- [ASSIGNMENT]:
Set the records down again in full, exactly as they are, apart from the images.

- [DATASET CONTENT]:
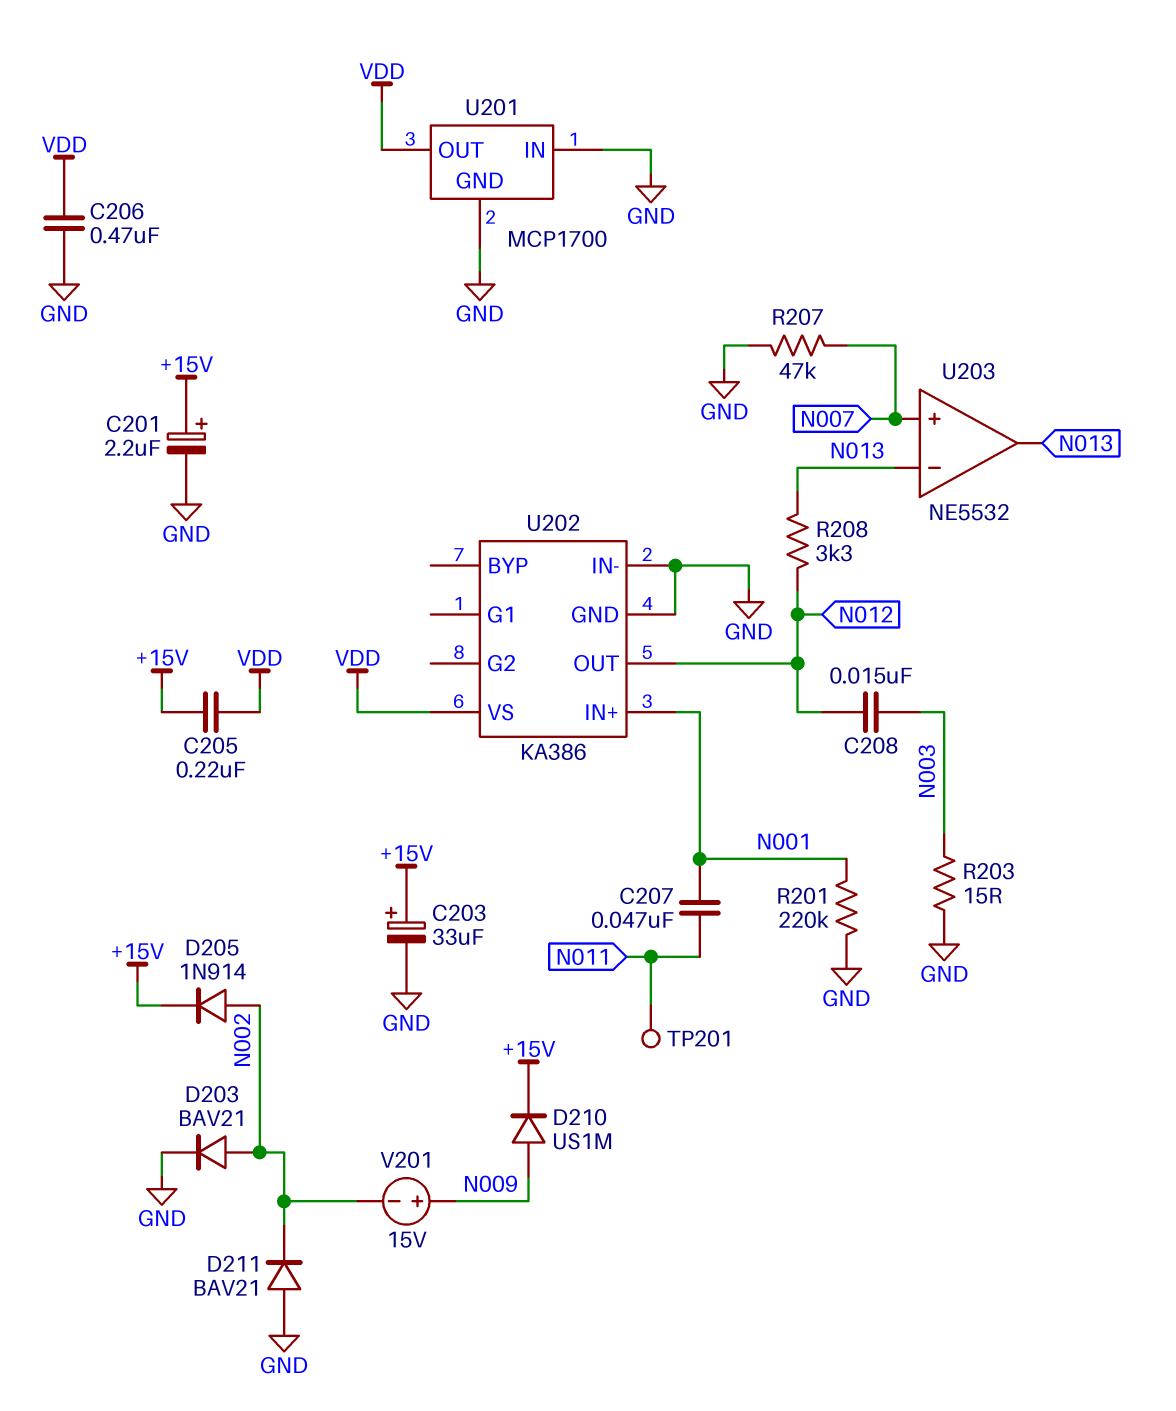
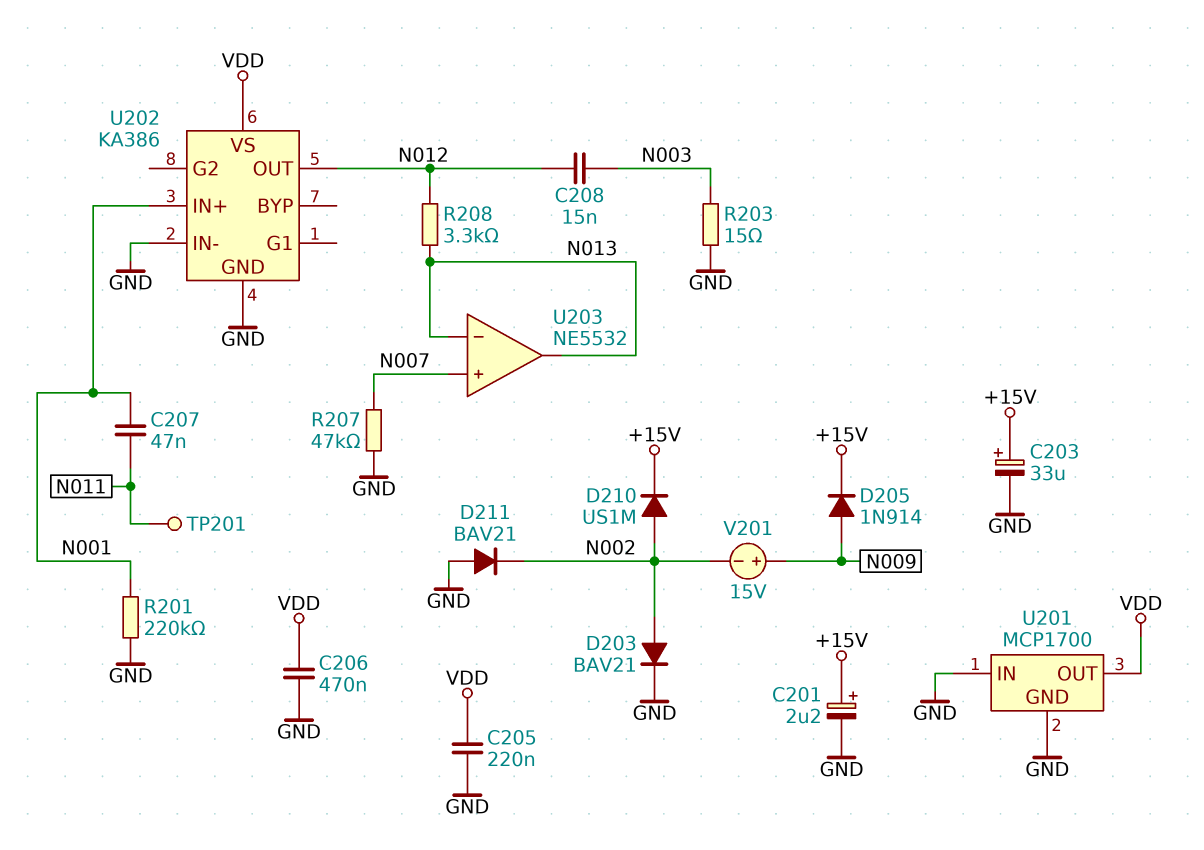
C205: 220nF (+15V, VDD) -> 220nF (GND, VDD)
D205: diode 1N914 (A N002, K +15V) -> diode 1N914 (A N009, K +15V)
D210: diode US1M (A N009, K +15V) -> diode US1M (A N002, K +15V)

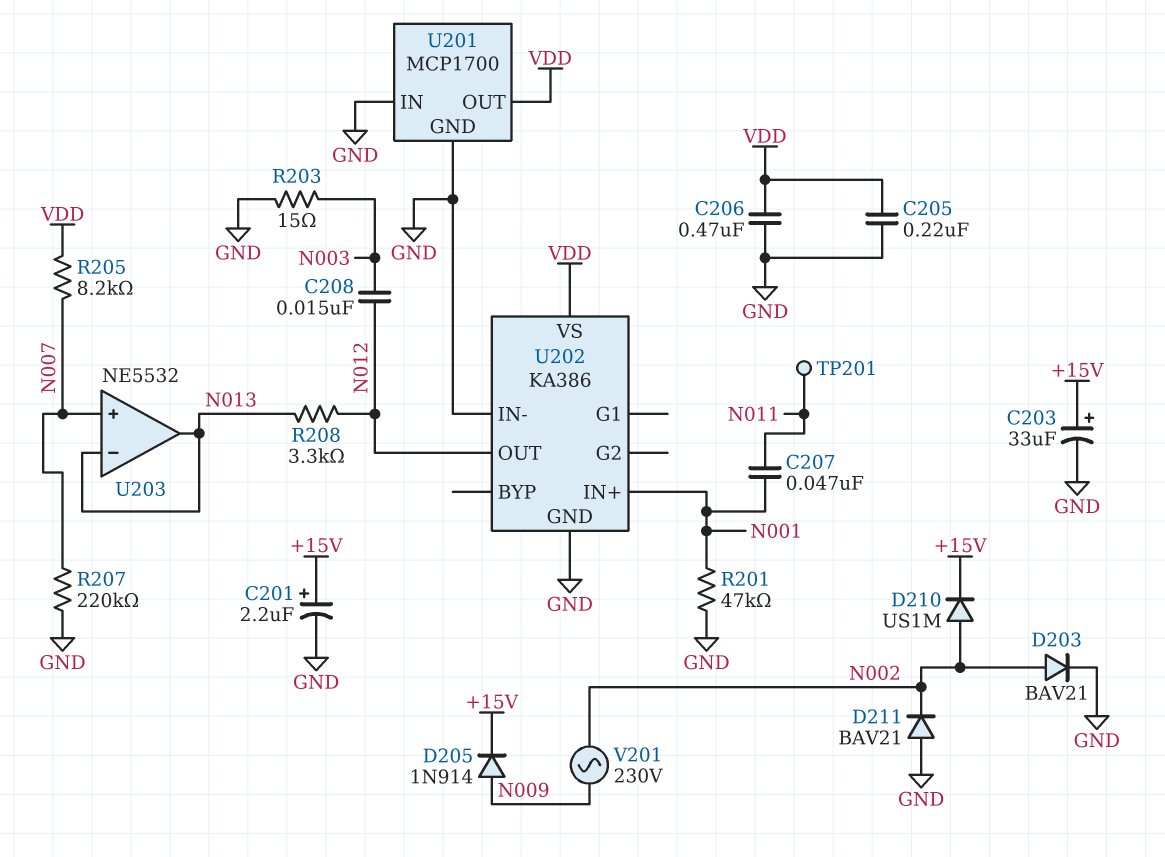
R201: 220k (GND, N001) -> 47k (GND, N001)
R205: none -> 8.2k (N007, VDD)
R207: 47k (GND, N007) -> 220k (GND, N007)
V201: 15V (plus N009, minus N002) -> AC 230V (N002, N009)

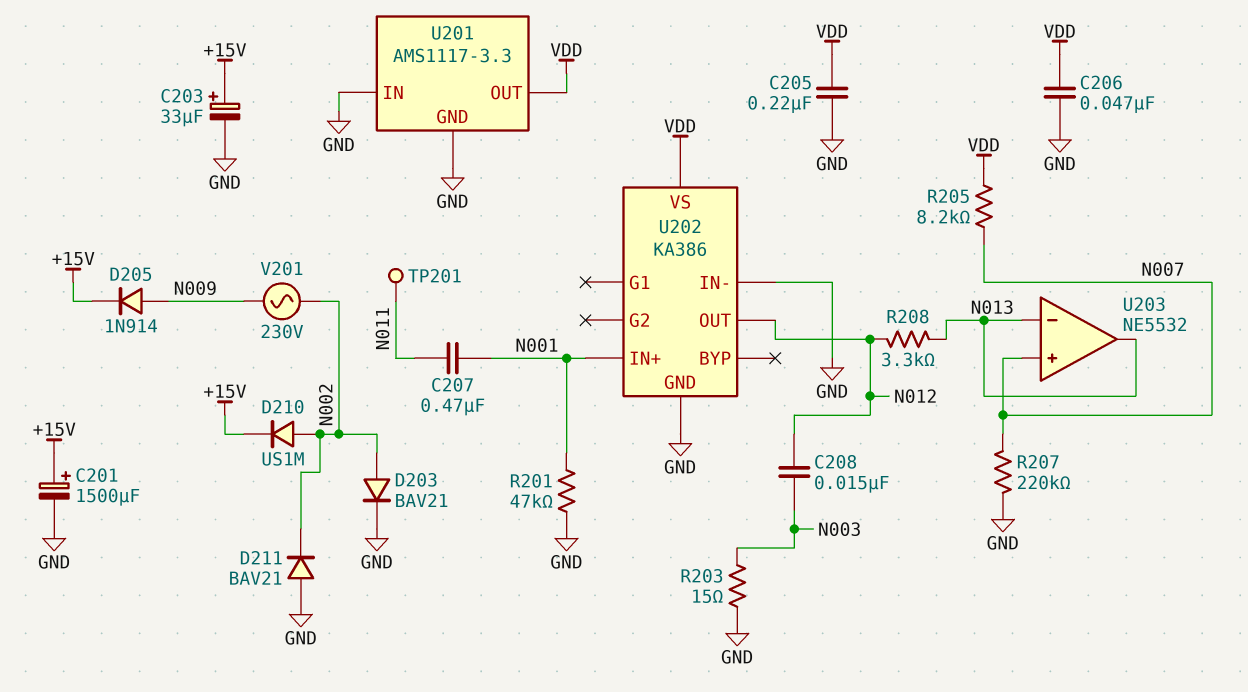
C201: 2.2uF (plus +15V, minus GND) -> 1500uF (plus +15V, minus GND)
C206: 470nF (GND, VDD) -> 47nF (GND, VDD)
C207: 47nF (N001, N011) -> 470nF (N001, N011)
U201: MCP1700 -> AMS1117-3.3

- [TASK RESPONSE]:
C205: 220nF (+15V, VDD) -> 220nF (GND, VDD)
D205: diode 1N914 (A N002, K +15V) -> diode 1N914 (A N009, K +15V)
D210: diode US1M (A N009, K +15V) -> diode US1M (A N002, K +15V)

R201: 220k (GND, N001) -> 47k (GND, N001)
R205: none -> 8.2k (N007, VDD)
R207: 47k (GND, N007) -> 220k (GND, N007)
V201: 15V (plus N009, minus N002) -> AC 230V (N002, N009)

C201: 2.2uF (plus +15V, minus GND) -> 1500uF (plus +15V, minus GND)
C206: 470nF (GND, VDD) -> 47nF (GND, VDD)
C207: 47nF (N001, N011) -> 470nF (N001, N011)
U201: MCP1700 -> AMS1117-3.3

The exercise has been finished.